▶ _Material provided_:
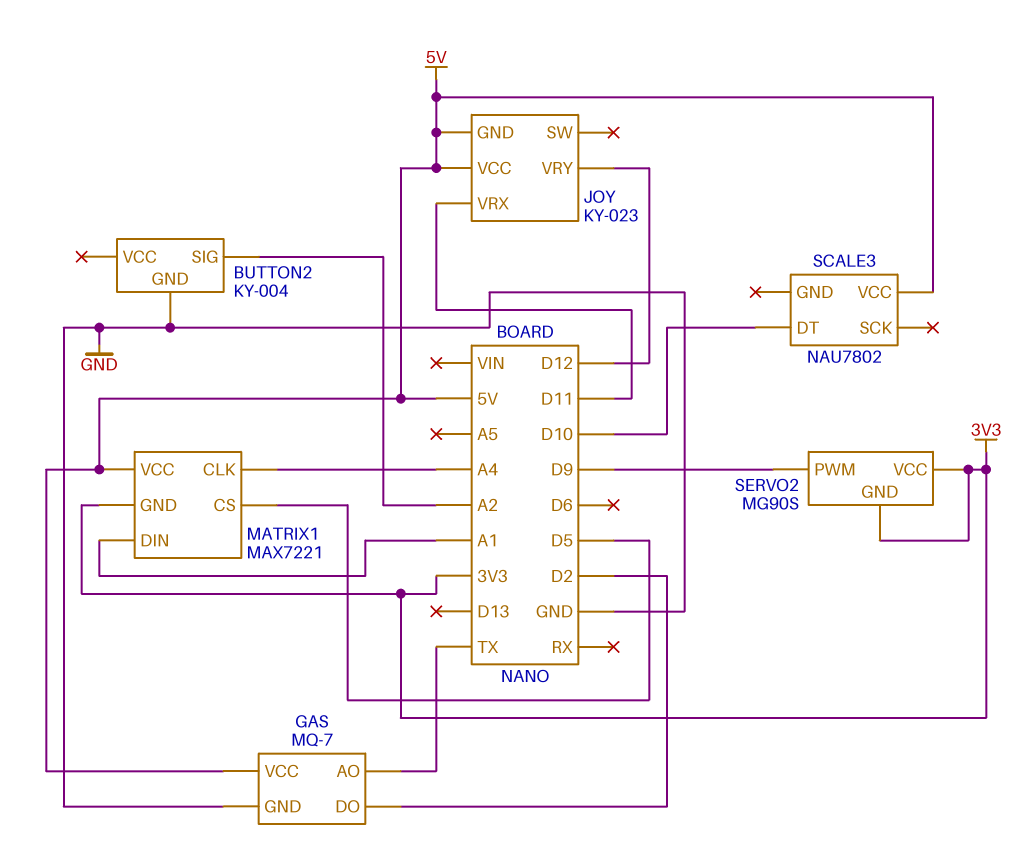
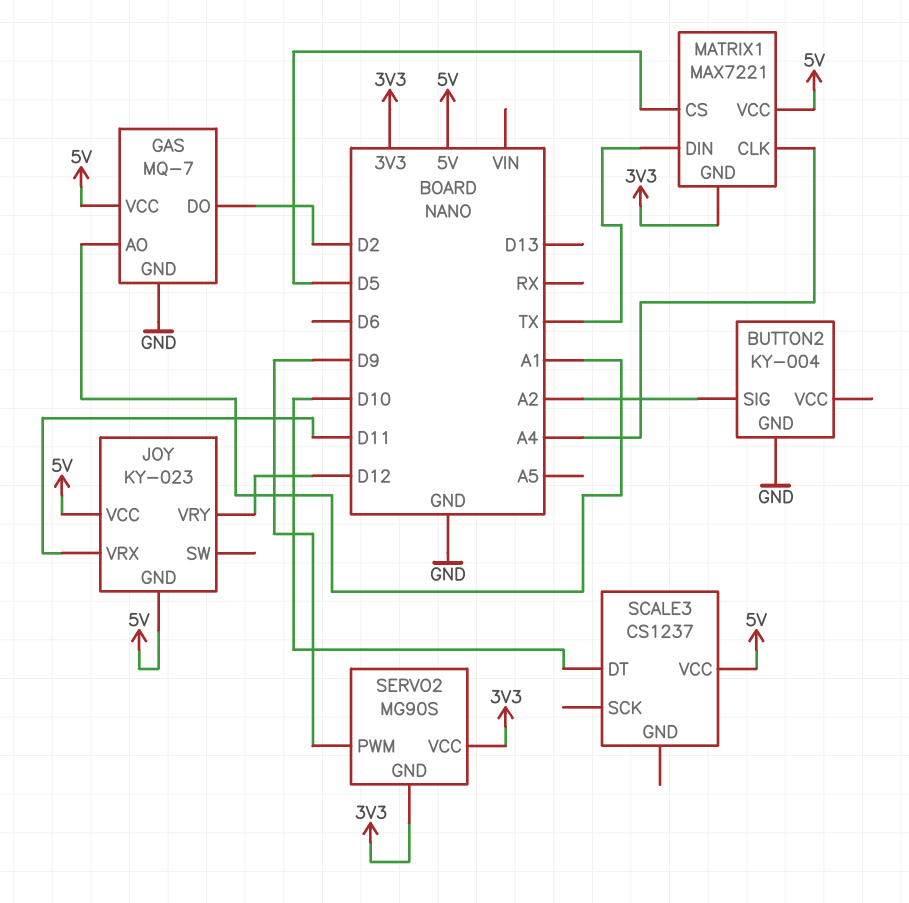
GAS pin AO: TX -> A1
MATRIX1 pin DIN: A1 -> TX
SCALE3: NAU7802 -> CS1237

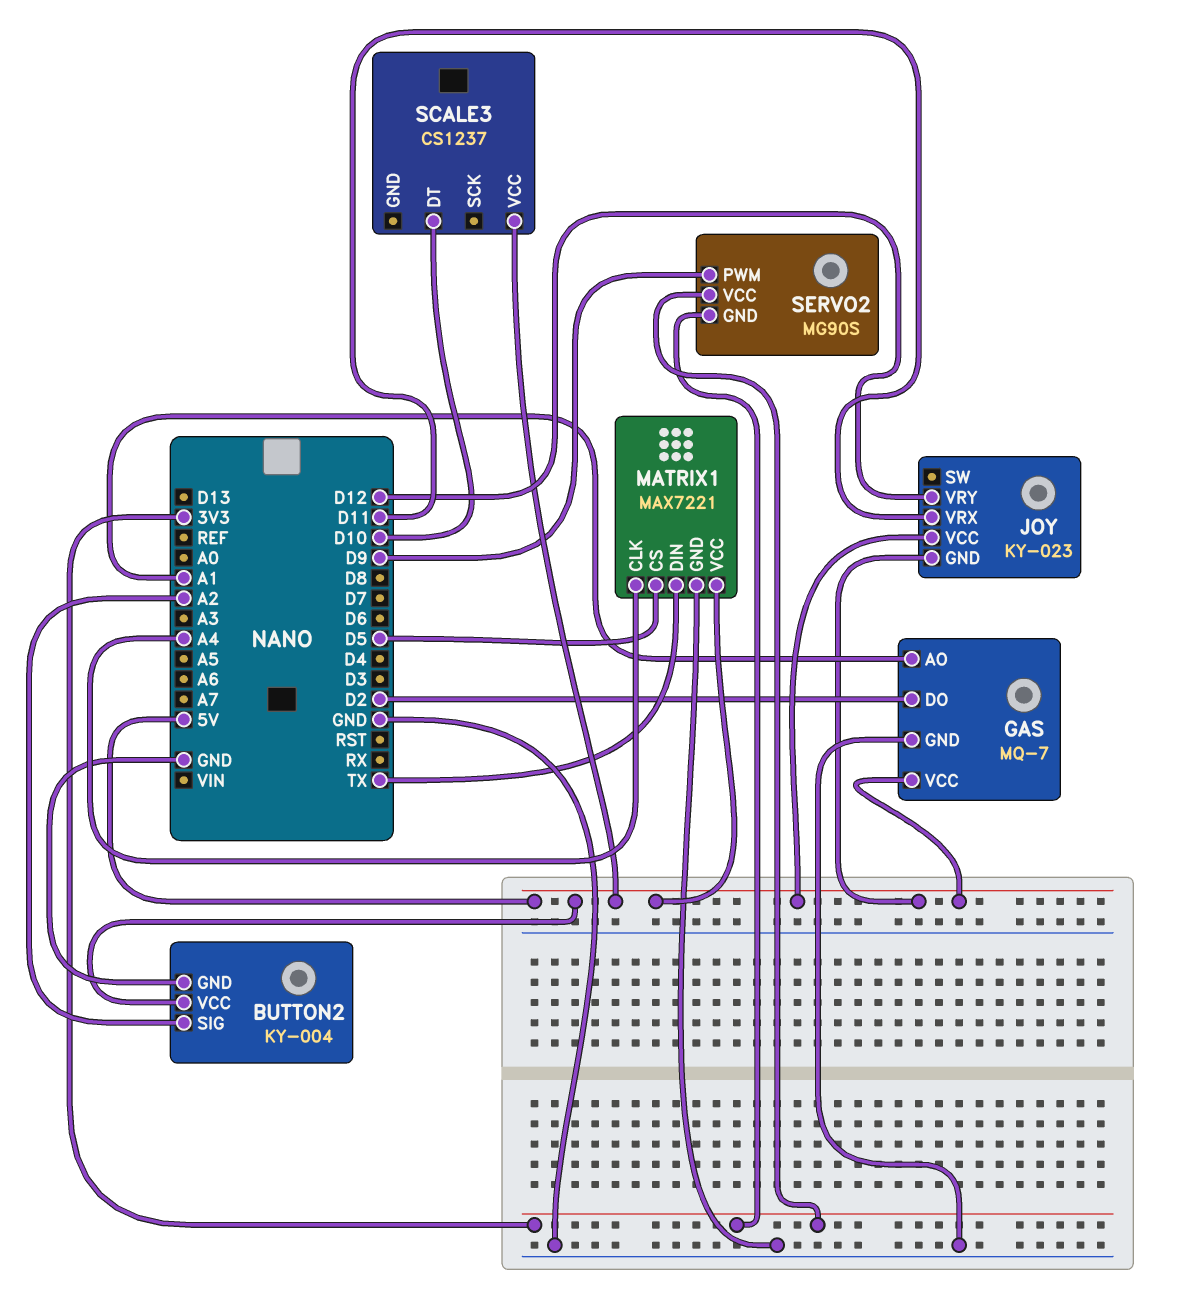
BUTTON2 pin VCC: none -> 5V
MATRIX1 pin GND: 3V3 -> GND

▶ _Instructions for the task_: What is needed here is an exact copy of all the entries, without the pictures.

▶ _Answer to the problem_:
GAS pin AO: TX -> A1
MATRIX1 pin DIN: A1 -> TX
SCALE3: NAU7802 -> CS1237

BUTTON2 pin VCC: none -> 5V
MATRIX1 pin GND: 3V3 -> GND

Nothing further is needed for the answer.